» Exercise requirements:
Scan the records for "none" and copy each line that contains it.

» Exercise data:
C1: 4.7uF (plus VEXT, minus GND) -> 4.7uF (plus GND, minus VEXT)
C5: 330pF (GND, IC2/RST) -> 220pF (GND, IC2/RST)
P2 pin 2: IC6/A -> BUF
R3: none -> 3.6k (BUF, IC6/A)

...

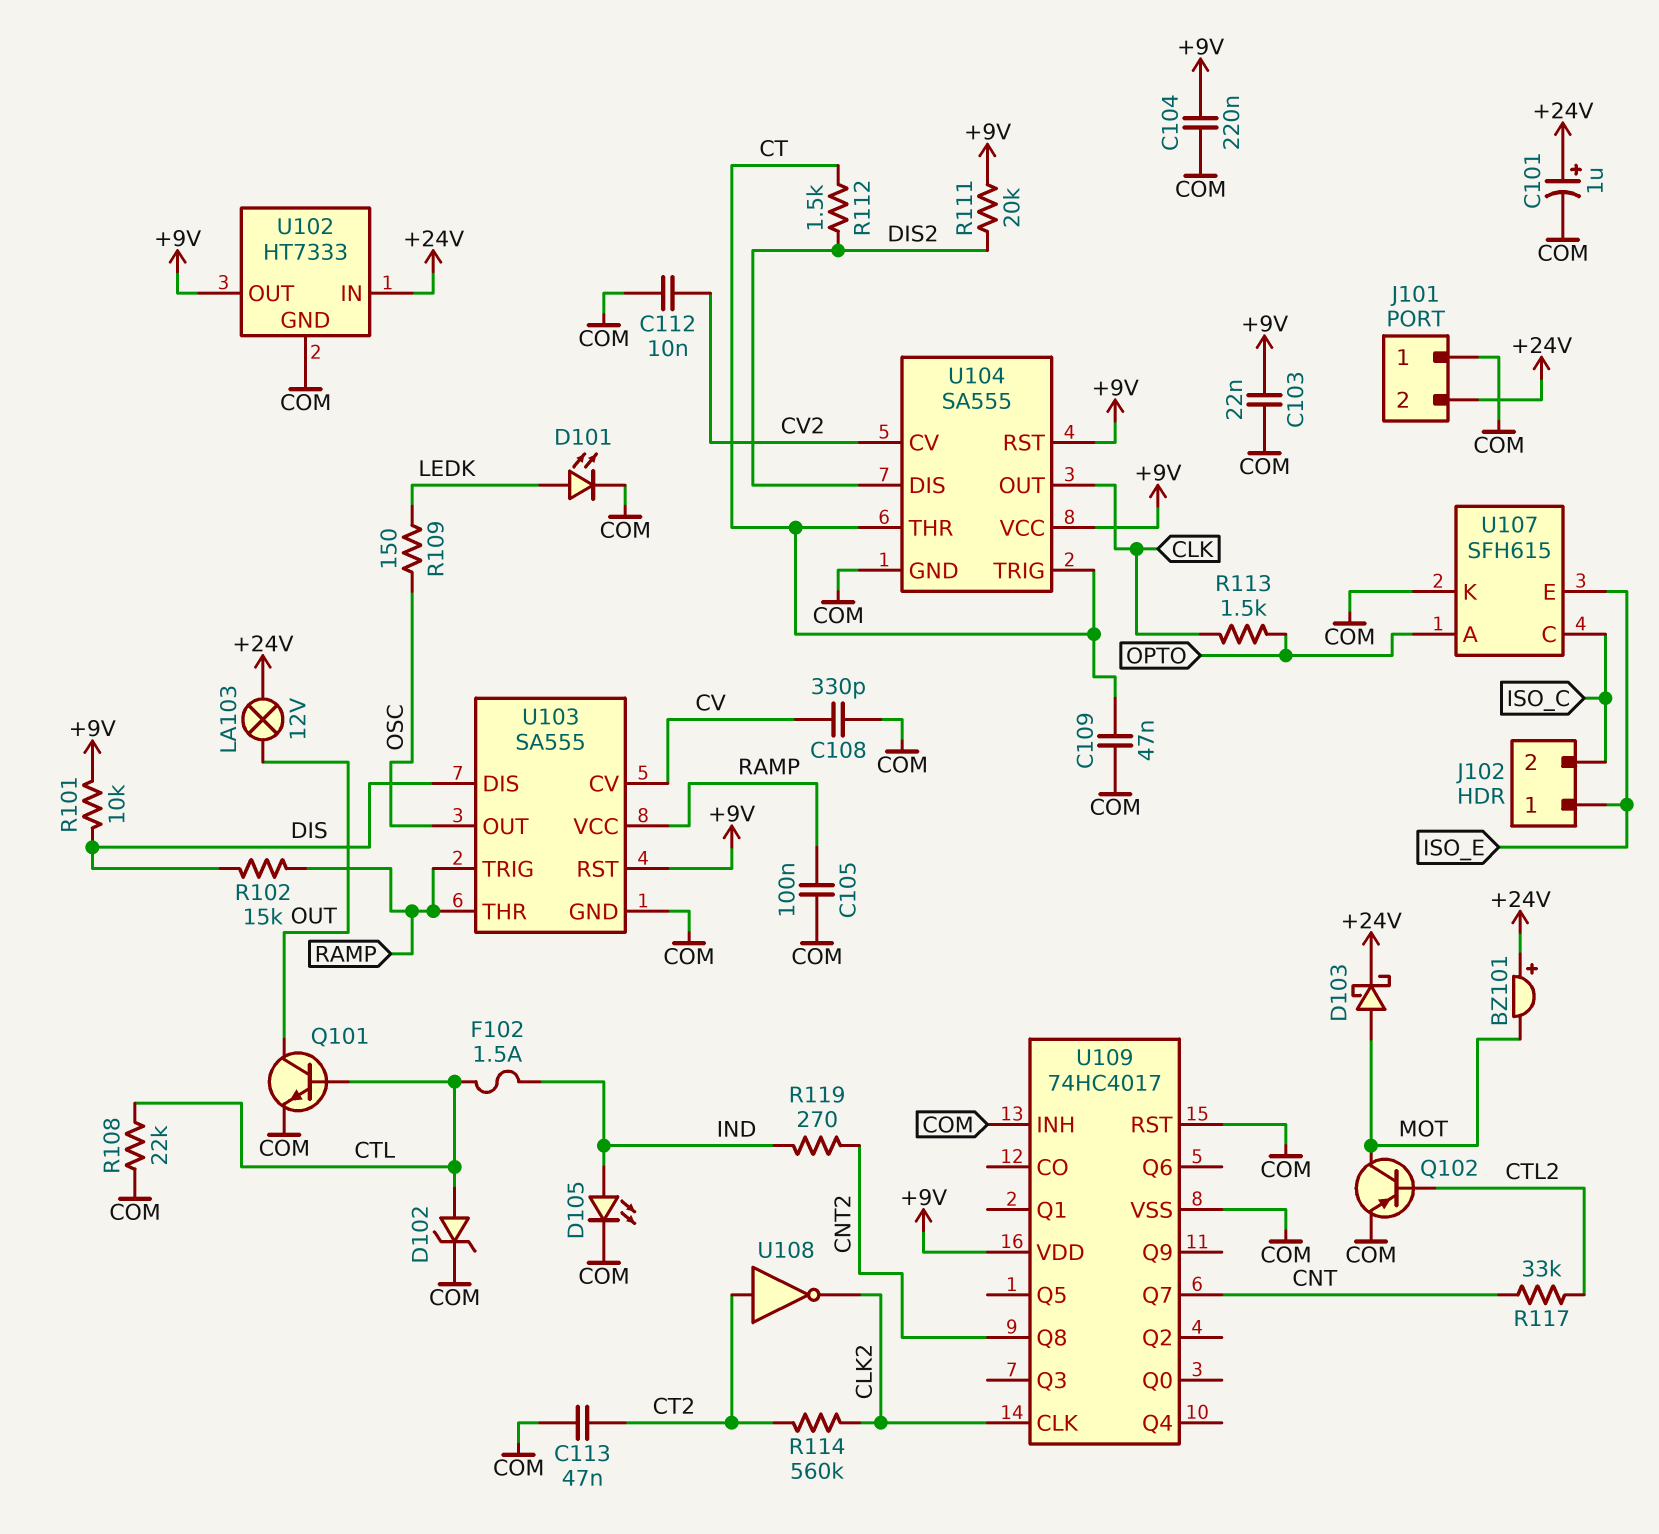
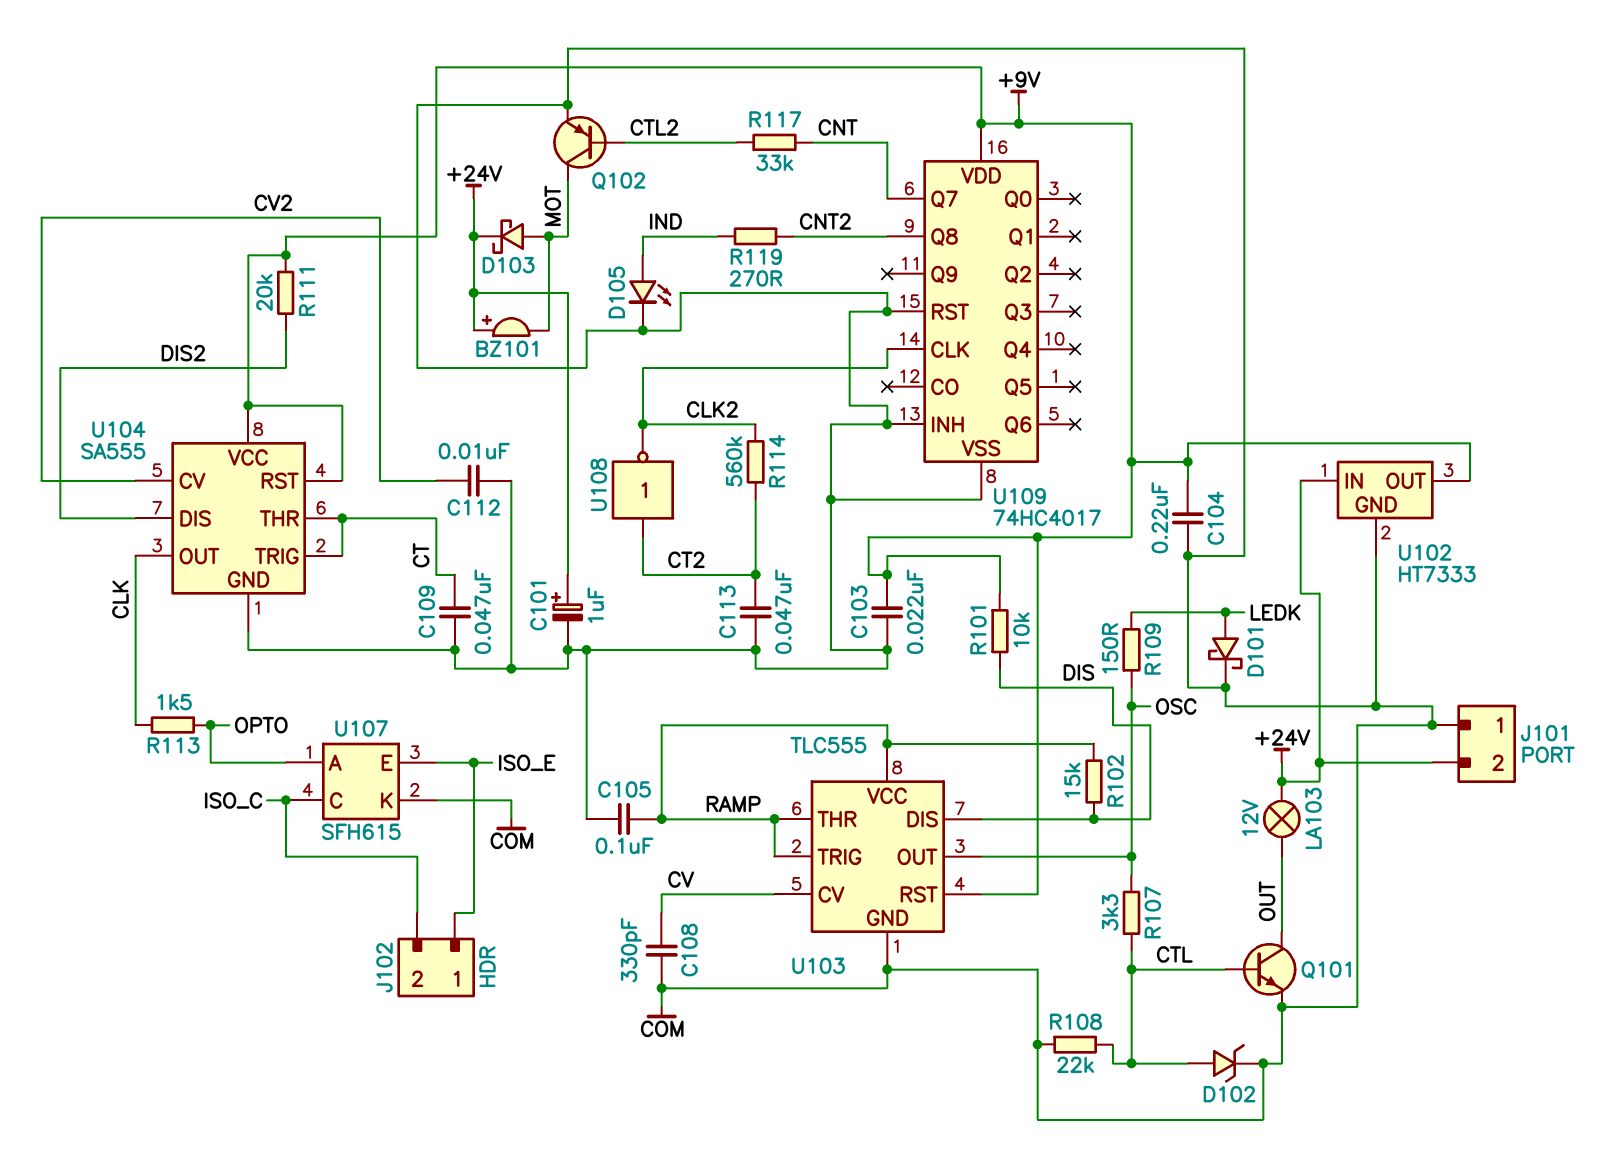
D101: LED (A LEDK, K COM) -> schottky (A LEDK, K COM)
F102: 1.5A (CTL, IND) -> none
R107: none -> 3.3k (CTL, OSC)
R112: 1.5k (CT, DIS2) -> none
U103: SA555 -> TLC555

» Reply to the task:
R3: none -> 3.6k (BUF, IC6/A)
F102: 1.5A (CTL, IND) -> none
R107: none -> 3.3k (CTL, OSC)
R112: 1.5k (CT, DIS2) -> none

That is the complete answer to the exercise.